* **WORK ORDER**: Give, as a bare number, the count of lines below that contain "yellow".

* **DATA**:
________

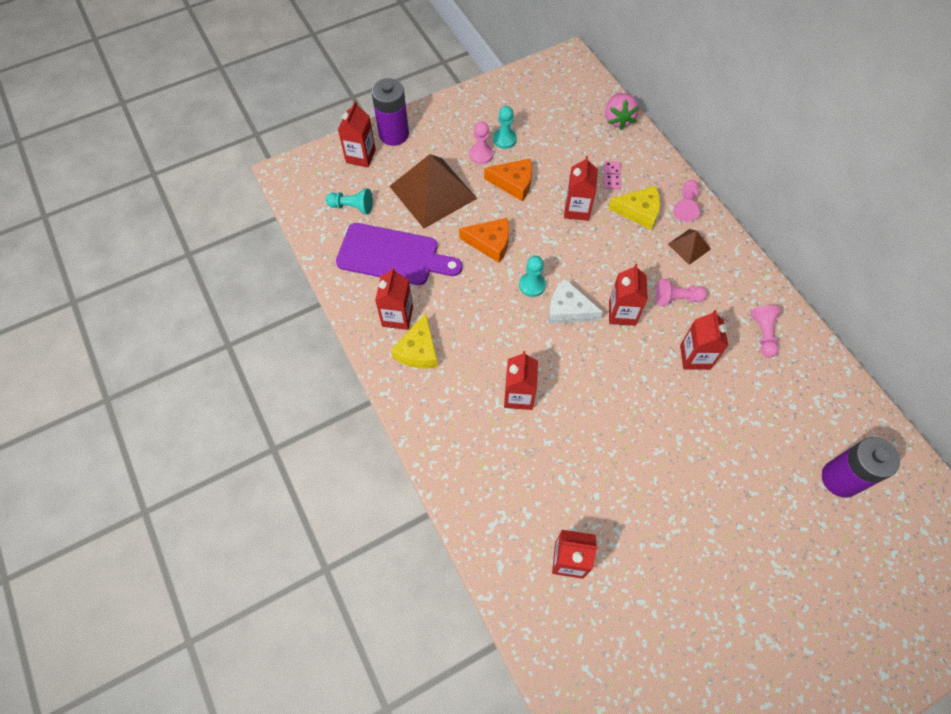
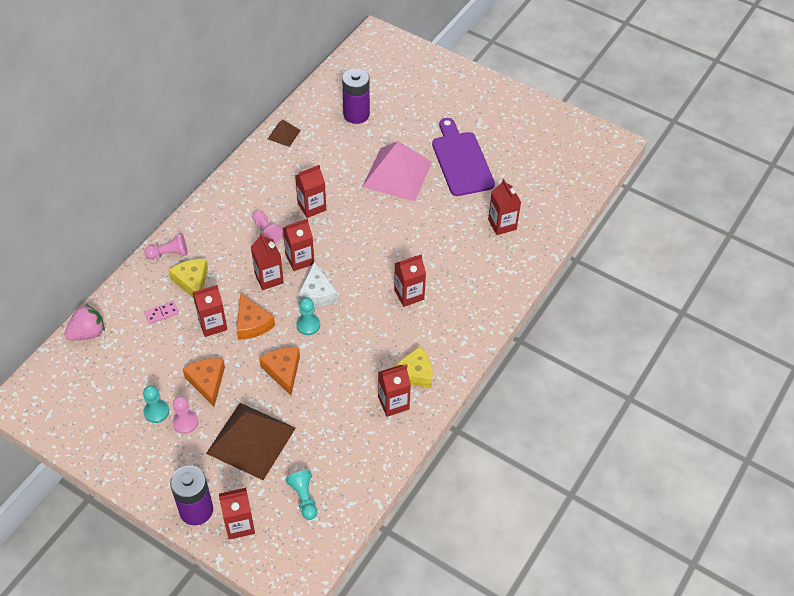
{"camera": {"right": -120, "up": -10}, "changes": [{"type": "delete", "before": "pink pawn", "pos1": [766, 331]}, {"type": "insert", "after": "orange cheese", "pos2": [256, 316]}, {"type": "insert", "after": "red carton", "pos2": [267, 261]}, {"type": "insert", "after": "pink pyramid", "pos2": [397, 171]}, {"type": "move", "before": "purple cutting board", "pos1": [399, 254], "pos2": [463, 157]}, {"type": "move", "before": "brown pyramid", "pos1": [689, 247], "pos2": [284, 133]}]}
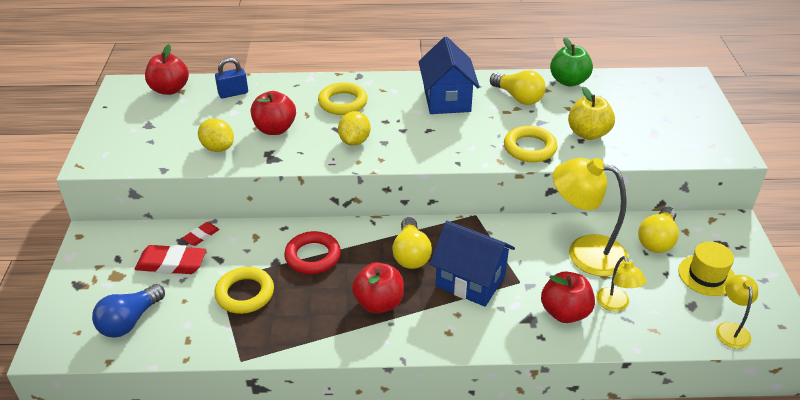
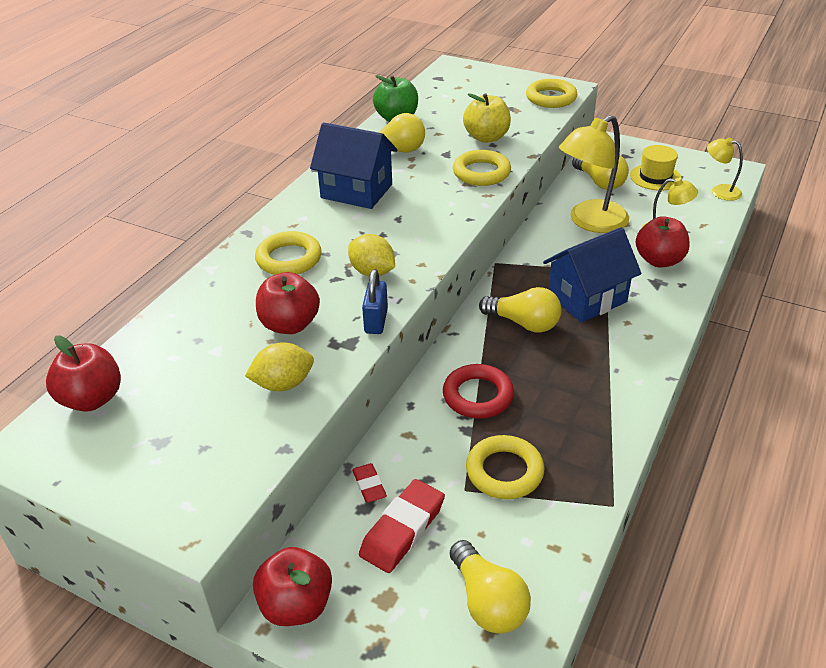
{"camera": {"right": -60, "up": 0}, "changes": [{"type": "insert", "after": "yellow ring", "pos2": [552, 93]}, {"type": "move", "before": "blue padlock", "pos1": [231, 78], "pos2": [375, 301]}, {"type": "move", "before": "red apple", "pos1": [378, 287], "pos2": [292, 586]}, {"type": "recolor", "before": "blue light bulb", "after": "yellow light bulb", "pos1": [128, 311], "pos2": [490, 587]}]}
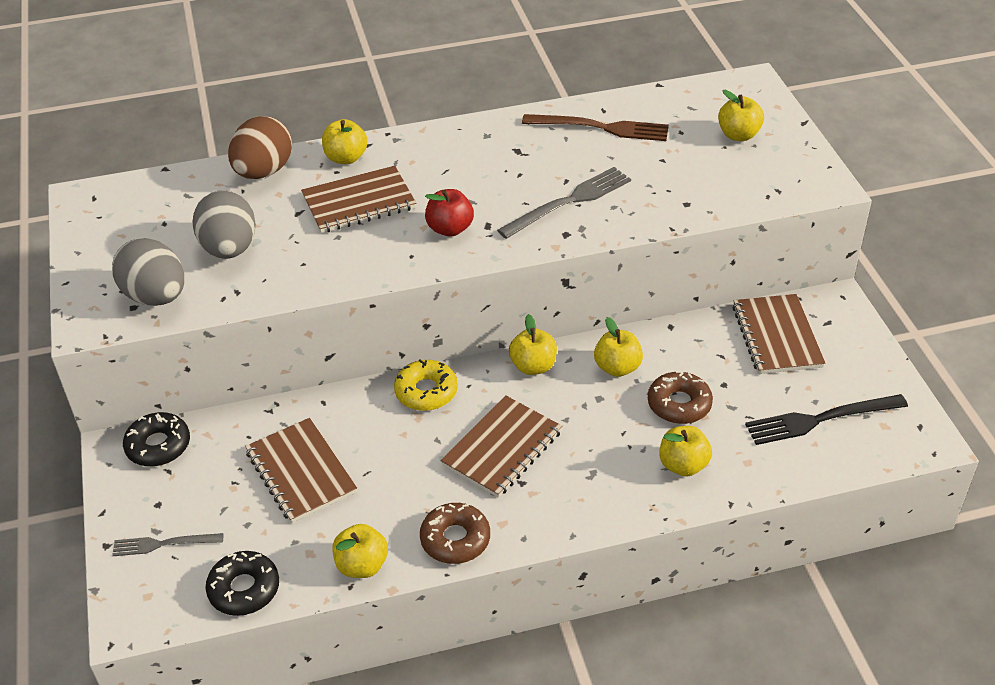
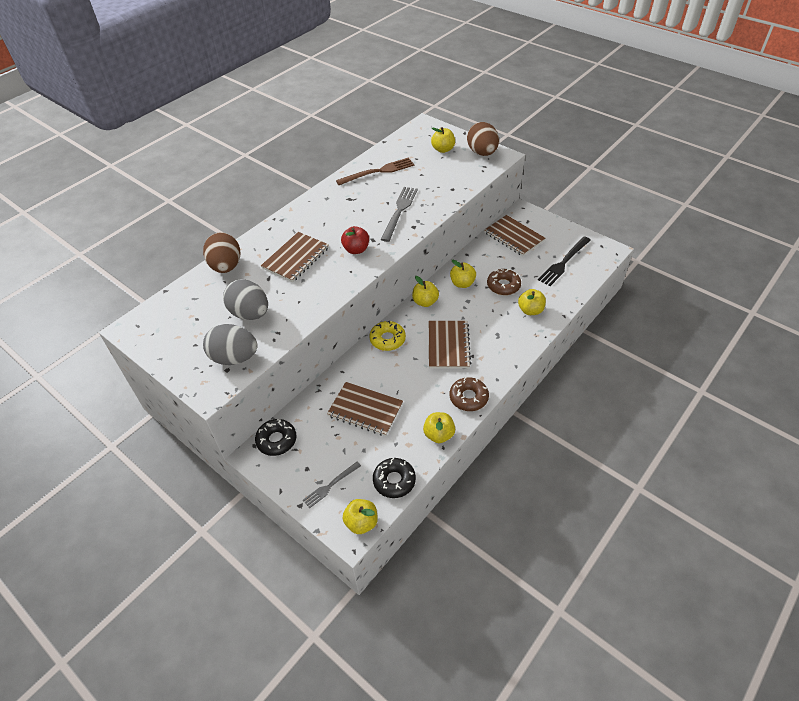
{"camera": {"right": -35, "up": 5}, "changes": [{"type": "insert", "after": "brown egg", "pos2": [483, 139]}, {"type": "move", "before": "yellow apple", "pos1": [345, 141], "pos2": [360, 516]}]}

________

* **RESPONSE TO THE TASK**: 2